> _Exercise_
Everything from the line that contains "U28 pin VIN: VEXT -> G15" to the end of the listing below, both ends included, is to be transcribed word for word, and nothing else.
====== Input data
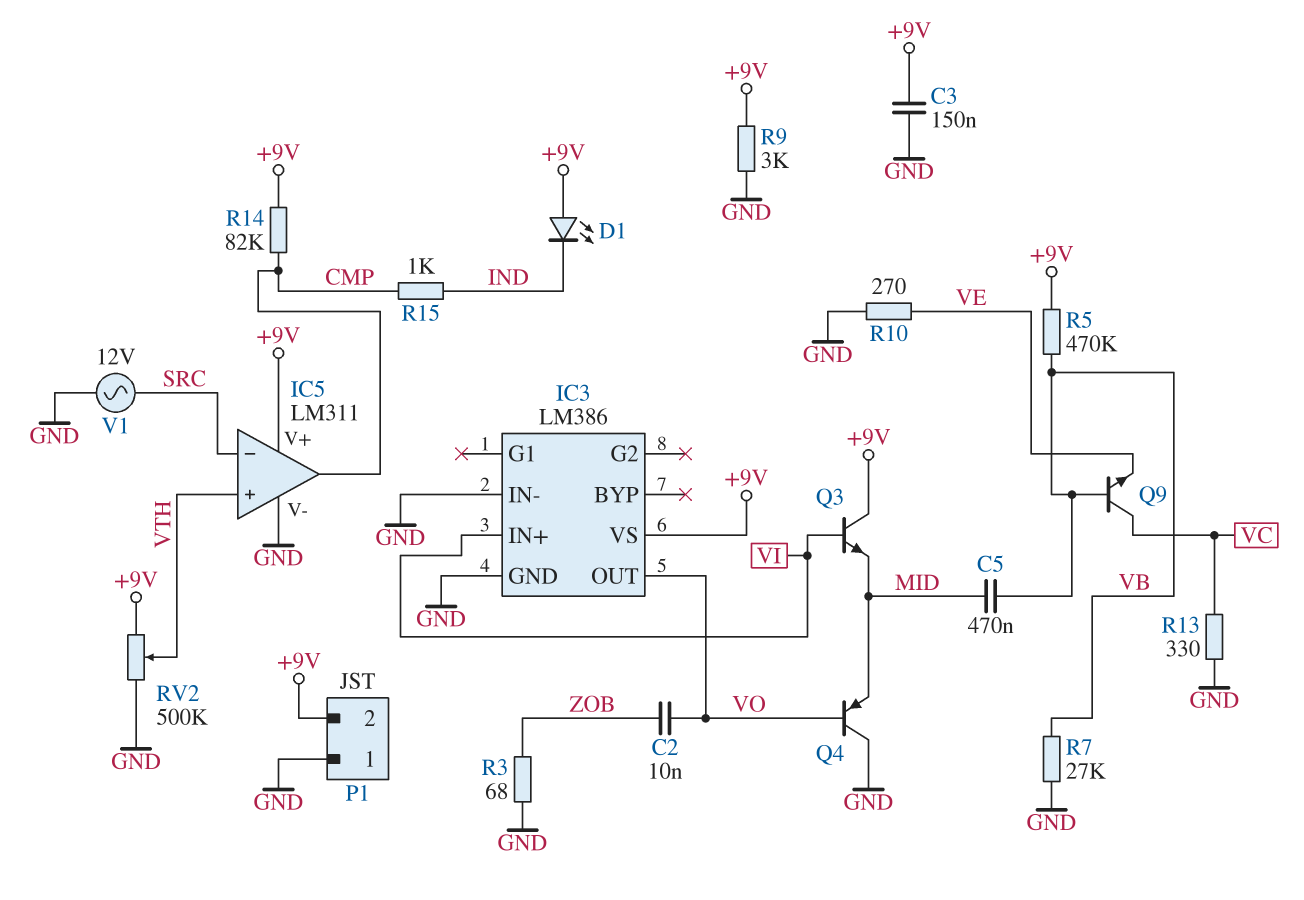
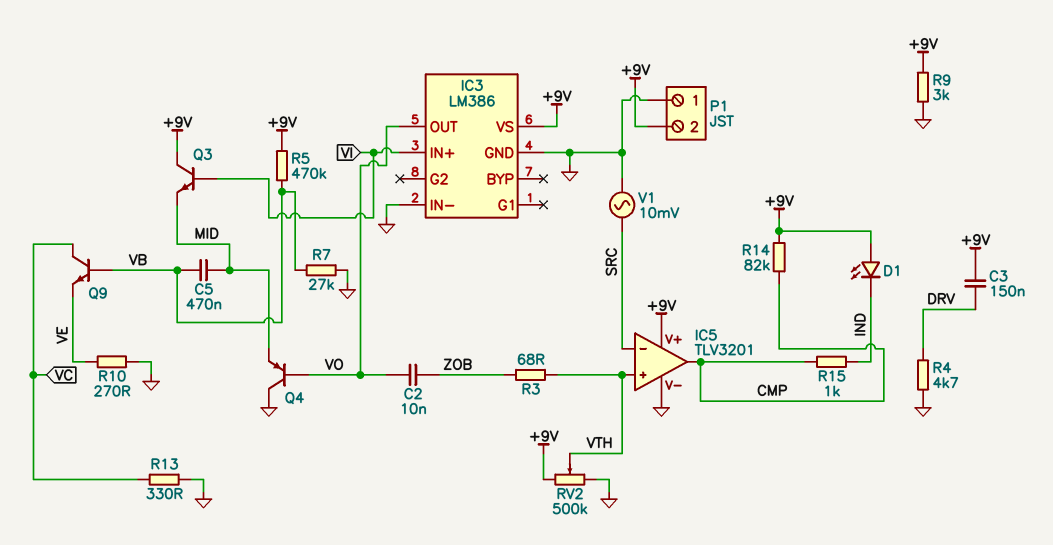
C3: 150nF (+9V, GND) -> 150nF (+9V, DRV)
IC5: LM311 -> TLV3201
R3: 68 (GND, ZOB) -> 68 (VTH, ZOB)
R4: none -> 4.7k (DRV, GND)
V1: AC 12V (GND, SRC) -> AC 10mV (GND, SRC)

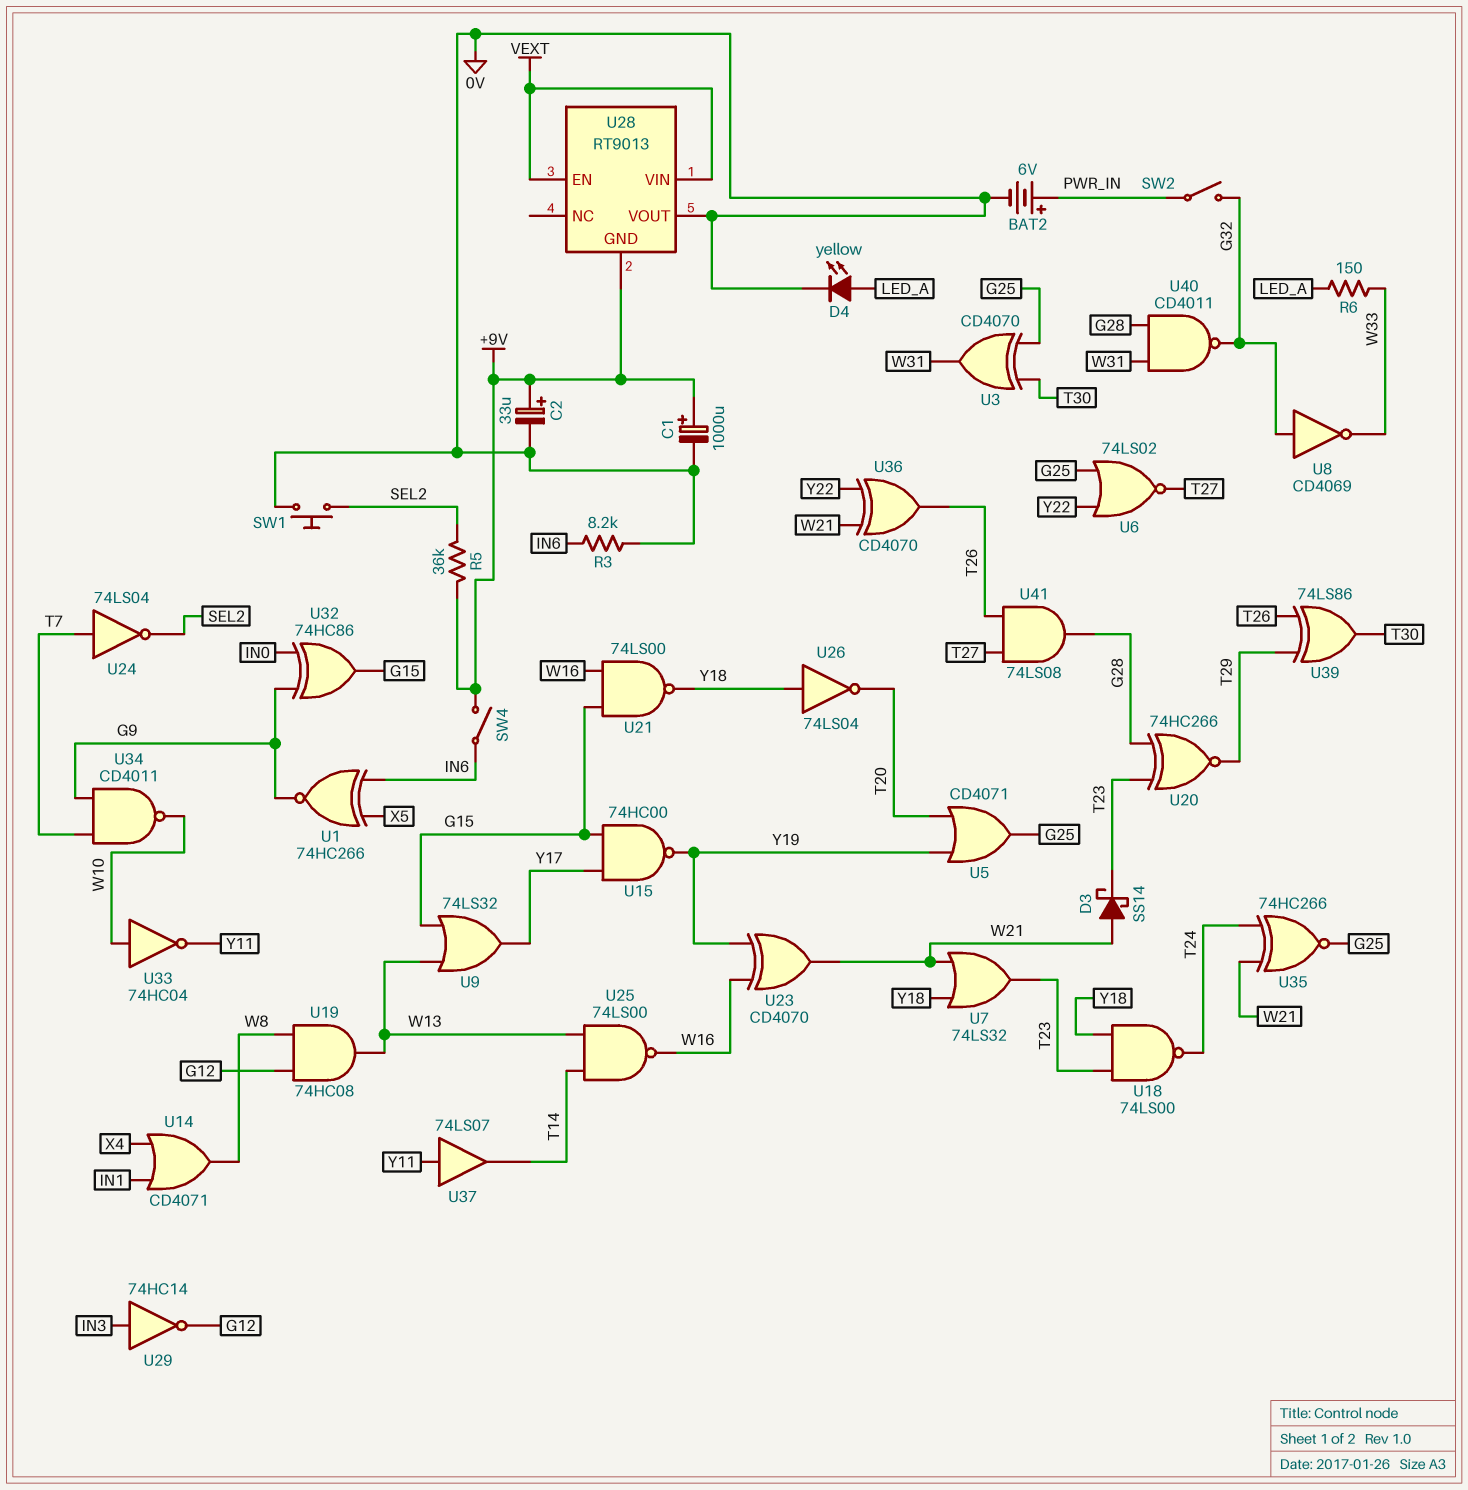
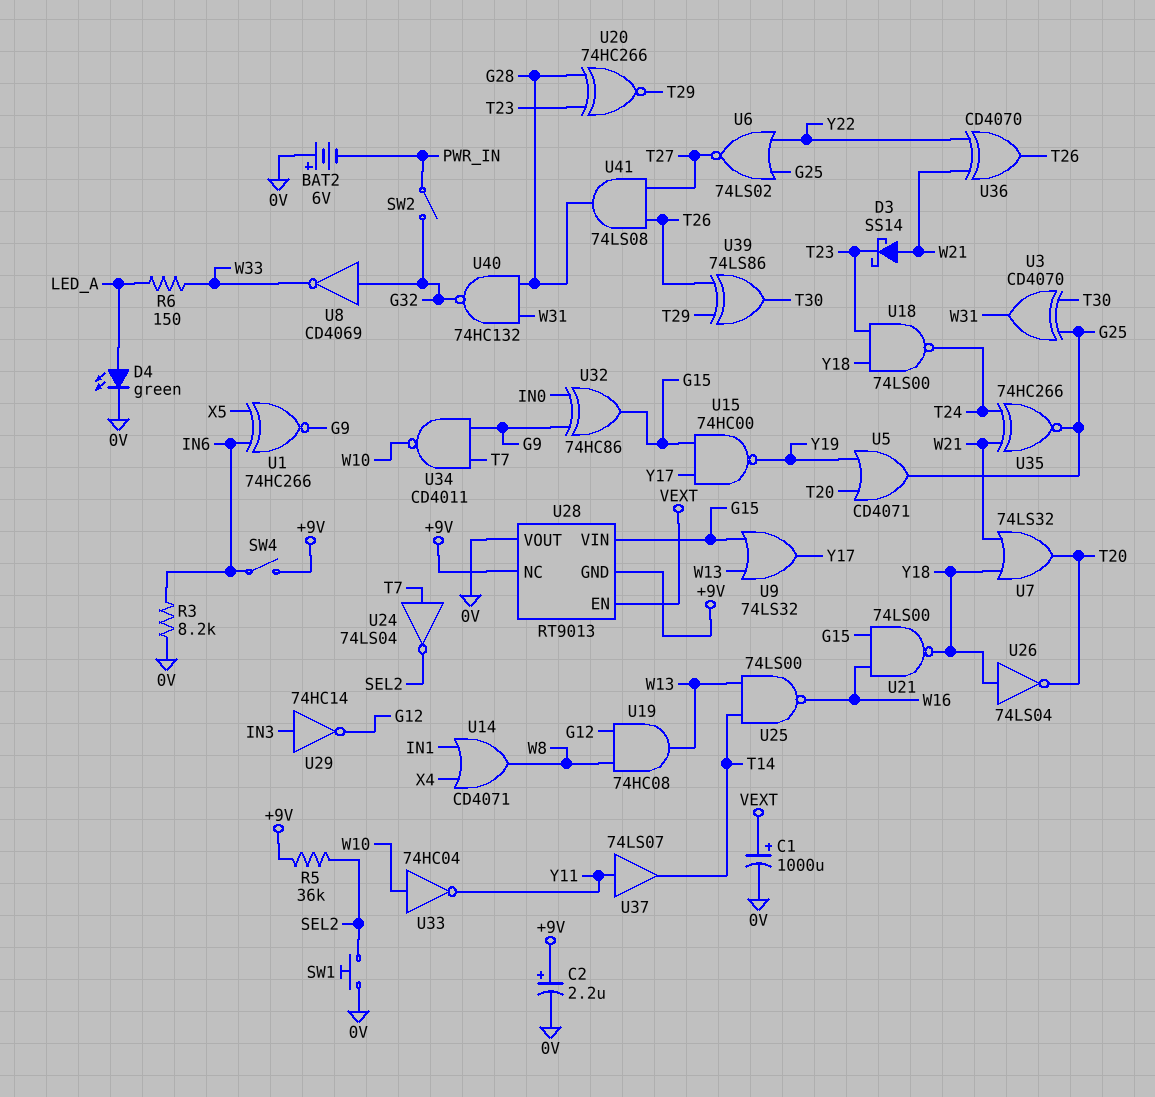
BAT2: 6V (plus PWR_IN, minus 0V) -> 6V (plus 0V, minus PWR_IN)
C1: 1000uF (plus +9V, minus 0V) -> 1000uF (plus VEXT, minus 0V)
C2: 33uF (plus +9V, minus 0V) -> 2.2uF (plus +9V, minus 0V)
D4: LED yellow (A LED_A, K 0V) -> LED green (A LED_A, K 0V)
U7: OR 74LS32 (in W21, in Y18, out T23) -> OR 74LS32 (in W21, in Y18, out T20)
U23: XOR CD4070 (in W16, in Y19, out W21) -> none
U28 pin NC: none -> +9V
U28 pin VIN: VEXT -> G15
U40: NAND CD4011 (in G28, in W31, out G32) -> NAND 74HC132 (in G28, in W31, out G32)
============
> _Completed exercise_
U28 pin VIN: VEXT -> G15
U40: NAND CD4011 (in G28, in W31, out G32) -> NAND 74HC132 (in G28, in W31, out G32)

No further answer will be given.